§ **WORK REQUIRED**
Copy the rows without any changes, starting with the first row and ending with the line that contains "31–01–2007 [239, 514]", including that line.

§ **Rows of location data**

— Start —

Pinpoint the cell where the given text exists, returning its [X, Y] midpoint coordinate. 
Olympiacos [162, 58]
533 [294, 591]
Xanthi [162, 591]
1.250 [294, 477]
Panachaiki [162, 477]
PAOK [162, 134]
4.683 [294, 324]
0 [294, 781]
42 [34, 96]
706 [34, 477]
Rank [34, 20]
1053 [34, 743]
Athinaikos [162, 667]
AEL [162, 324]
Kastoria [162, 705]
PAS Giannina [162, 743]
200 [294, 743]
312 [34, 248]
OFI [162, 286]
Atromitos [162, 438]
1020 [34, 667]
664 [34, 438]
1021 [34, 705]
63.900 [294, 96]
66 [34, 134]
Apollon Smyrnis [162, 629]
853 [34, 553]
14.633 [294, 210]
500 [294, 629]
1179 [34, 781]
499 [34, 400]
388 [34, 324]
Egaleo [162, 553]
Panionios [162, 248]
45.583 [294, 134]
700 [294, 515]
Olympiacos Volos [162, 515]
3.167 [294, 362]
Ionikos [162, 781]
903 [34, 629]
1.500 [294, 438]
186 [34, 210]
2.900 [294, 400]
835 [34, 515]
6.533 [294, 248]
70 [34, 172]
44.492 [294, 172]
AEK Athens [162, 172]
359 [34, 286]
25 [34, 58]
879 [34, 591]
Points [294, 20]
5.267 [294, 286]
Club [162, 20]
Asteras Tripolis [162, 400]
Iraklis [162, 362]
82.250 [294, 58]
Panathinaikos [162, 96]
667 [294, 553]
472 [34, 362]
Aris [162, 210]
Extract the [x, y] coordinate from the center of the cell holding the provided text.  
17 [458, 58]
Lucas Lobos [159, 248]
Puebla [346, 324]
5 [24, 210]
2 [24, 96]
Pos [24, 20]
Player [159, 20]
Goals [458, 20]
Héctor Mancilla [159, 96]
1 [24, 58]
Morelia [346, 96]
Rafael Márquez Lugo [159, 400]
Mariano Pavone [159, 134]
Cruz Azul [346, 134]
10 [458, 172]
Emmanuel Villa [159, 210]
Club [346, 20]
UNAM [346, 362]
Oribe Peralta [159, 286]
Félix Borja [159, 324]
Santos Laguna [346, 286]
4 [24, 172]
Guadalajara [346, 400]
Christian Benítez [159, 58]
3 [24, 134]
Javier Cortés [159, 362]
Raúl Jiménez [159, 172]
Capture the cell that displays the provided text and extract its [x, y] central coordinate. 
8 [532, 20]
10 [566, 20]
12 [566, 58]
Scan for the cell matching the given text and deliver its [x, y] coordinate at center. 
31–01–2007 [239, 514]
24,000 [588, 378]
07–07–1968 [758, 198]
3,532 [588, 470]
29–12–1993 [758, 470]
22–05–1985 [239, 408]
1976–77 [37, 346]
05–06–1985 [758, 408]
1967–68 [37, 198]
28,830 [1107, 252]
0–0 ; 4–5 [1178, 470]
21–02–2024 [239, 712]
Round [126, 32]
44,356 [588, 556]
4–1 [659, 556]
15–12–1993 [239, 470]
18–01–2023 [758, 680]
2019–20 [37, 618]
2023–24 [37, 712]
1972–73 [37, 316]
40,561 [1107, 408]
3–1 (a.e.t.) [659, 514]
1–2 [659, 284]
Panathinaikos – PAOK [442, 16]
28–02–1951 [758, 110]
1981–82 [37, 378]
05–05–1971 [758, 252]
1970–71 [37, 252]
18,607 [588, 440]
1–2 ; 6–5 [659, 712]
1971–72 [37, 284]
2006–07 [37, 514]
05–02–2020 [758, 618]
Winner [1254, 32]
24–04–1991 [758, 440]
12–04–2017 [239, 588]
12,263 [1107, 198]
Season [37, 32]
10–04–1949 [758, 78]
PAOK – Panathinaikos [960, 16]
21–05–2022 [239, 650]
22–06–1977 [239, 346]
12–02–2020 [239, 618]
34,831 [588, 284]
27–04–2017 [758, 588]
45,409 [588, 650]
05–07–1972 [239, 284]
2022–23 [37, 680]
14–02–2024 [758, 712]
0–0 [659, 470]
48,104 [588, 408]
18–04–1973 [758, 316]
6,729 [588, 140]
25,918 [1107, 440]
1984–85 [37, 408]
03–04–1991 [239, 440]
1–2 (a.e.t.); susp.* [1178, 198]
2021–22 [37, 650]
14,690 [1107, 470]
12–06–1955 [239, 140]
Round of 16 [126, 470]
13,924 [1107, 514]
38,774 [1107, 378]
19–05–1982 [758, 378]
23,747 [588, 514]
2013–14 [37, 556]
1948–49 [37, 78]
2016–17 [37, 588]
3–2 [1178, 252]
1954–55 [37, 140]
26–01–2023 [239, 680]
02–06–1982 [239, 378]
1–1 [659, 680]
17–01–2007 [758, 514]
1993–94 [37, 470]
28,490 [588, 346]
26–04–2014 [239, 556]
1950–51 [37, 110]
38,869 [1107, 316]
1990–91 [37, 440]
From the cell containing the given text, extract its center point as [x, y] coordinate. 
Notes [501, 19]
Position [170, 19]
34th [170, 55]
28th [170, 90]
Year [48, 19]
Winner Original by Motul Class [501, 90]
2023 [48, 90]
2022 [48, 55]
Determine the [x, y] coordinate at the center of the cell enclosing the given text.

— End —

§ **TASK RESPONSE**
Pinpoint the cell where the given text exists, returning its [X, Y] midpoint coordinate. 
Olympiacos [162, 58]
533 [294, 591]
Xanthi [162, 591]
1.250 [294, 477]
Panachaiki [162, 477]
PAOK [162, 134]
4.683 [294, 324]
0 [294, 781]
42 [34, 96]
706 [34, 477]
Rank [34, 20]
1053 [34, 743]
Athinaikos [162, 667]
AEL [162, 324]
Kastoria [162, 705]
PAS Giannina [162, 743]
200 [294, 743]
312 [34, 248]
OFI [162, 286]
Atromitos [162, 438]
1020 [34, 667]
664 [34, 438]
1021 [34, 705]
63.900 [294, 96]
66 [34, 134]
Apollon Smyrnis [162, 629]
853 [34, 553]
14.633 [294, 210]
500 [294, 629]
1179 [34, 781]
499 [34, 400]
388 [34, 324]
Egaleo [162, 553]
Panionios [162, 248]
45.583 [294, 134]
700 [294, 515]
Olympiacos Volos [162, 515]
3.167 [294, 362]
Ionikos [162, 781]
903 [34, 629]
1.500 [294, 438]
186 [34, 210]
2.900 [294, 400]
835 [34, 515]
6.533 [294, 248]
70 [34, 172]
44.492 [294, 172]
AEK Athens [162, 172]
359 [34, 286]
25 [34, 58]
879 [34, 591]
Points [294, 20]
5.267 [294, 286]
Club [162, 20]
Asteras Tripolis [162, 400]
Iraklis [162, 362]
82.250 [294, 58]
Panathinaikos [162, 96]
667 [294, 553]
472 [34, 362]
Aris [162, 210]
Extract the [x, y] coordinate from the center of the cell holding the provided text.  
17 [458, 58]
Lucas Lobos [159, 248]
Puebla [346, 324]
5 [24, 210]
2 [24, 96]
Pos [24, 20]
Player [159, 20]
Goals [458, 20]
Héctor Mancilla [159, 96]
1 [24, 58]
Morelia [346, 96]
Rafael Márquez Lugo [159, 400]
Mariano Pavone [159, 134]
Cruz Azul [346, 134]
10 [458, 172]
Emmanuel Villa [159, 210]
Club [346, 20]
UNAM [346, 362]
Oribe Peralta [159, 286]
Félix Borja [159, 324]
Santos Laguna [346, 286]
4 [24, 172]
Guadalajara [346, 400]
Christian Benítez [159, 58]
3 [24, 134]
Javier Cortés [159, 362]
Raúl Jiménez [159, 172]
Capture the cell that displays the provided text and extract its [x, y] central coordinate. 
8 [532, 20]
10 [566, 20]
12 [566, 58]
Scan for the cell matching the given text and deliver its [x, y] coordinate at center. 
31–01–2007 [239, 514]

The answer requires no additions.